Work out how many lines of the data hold the string "lymphocytic", and reply with that number alone.

═══ PROVIDED RECORDS

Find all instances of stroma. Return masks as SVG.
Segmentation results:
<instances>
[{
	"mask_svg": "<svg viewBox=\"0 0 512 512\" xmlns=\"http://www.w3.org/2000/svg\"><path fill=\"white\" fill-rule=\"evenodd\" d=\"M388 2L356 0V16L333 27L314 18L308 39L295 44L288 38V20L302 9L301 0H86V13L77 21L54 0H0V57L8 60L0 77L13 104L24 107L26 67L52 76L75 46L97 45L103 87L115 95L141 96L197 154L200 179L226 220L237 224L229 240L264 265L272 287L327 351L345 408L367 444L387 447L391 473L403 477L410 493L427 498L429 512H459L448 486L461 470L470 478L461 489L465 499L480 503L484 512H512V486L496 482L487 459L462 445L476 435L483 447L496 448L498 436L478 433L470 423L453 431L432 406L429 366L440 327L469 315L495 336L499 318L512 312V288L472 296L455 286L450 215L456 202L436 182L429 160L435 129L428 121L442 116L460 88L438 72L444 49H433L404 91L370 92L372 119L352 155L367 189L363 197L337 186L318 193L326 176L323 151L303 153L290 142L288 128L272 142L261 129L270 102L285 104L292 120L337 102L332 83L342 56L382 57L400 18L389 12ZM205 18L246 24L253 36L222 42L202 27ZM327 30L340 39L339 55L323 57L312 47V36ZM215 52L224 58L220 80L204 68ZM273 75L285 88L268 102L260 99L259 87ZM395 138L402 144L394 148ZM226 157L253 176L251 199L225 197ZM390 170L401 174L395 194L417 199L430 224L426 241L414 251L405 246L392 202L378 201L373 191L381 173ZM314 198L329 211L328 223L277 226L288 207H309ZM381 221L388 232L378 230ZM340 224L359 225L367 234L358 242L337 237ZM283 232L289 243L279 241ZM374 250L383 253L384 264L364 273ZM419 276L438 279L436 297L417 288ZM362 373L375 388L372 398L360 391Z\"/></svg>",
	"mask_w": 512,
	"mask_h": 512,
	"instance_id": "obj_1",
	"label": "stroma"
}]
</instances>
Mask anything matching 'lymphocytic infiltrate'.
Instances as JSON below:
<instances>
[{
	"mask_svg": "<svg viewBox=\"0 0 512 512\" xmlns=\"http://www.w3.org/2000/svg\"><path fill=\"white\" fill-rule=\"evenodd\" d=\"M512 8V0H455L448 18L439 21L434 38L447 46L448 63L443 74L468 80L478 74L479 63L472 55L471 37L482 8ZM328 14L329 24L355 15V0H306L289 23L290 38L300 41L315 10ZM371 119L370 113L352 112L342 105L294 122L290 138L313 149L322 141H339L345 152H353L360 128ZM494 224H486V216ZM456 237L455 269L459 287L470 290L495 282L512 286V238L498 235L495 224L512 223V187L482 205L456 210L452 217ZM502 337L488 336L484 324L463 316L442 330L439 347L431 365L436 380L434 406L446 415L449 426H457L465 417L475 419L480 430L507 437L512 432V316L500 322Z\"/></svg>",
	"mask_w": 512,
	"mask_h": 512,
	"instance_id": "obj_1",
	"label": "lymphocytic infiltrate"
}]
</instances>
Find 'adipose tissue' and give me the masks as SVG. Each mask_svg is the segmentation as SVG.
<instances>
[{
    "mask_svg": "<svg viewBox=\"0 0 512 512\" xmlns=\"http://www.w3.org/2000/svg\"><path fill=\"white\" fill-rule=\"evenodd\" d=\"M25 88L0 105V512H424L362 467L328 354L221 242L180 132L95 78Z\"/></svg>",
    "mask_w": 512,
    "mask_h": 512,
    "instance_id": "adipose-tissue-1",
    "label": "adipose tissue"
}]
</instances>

══════

SOLUTION FOR THIS TASK - 2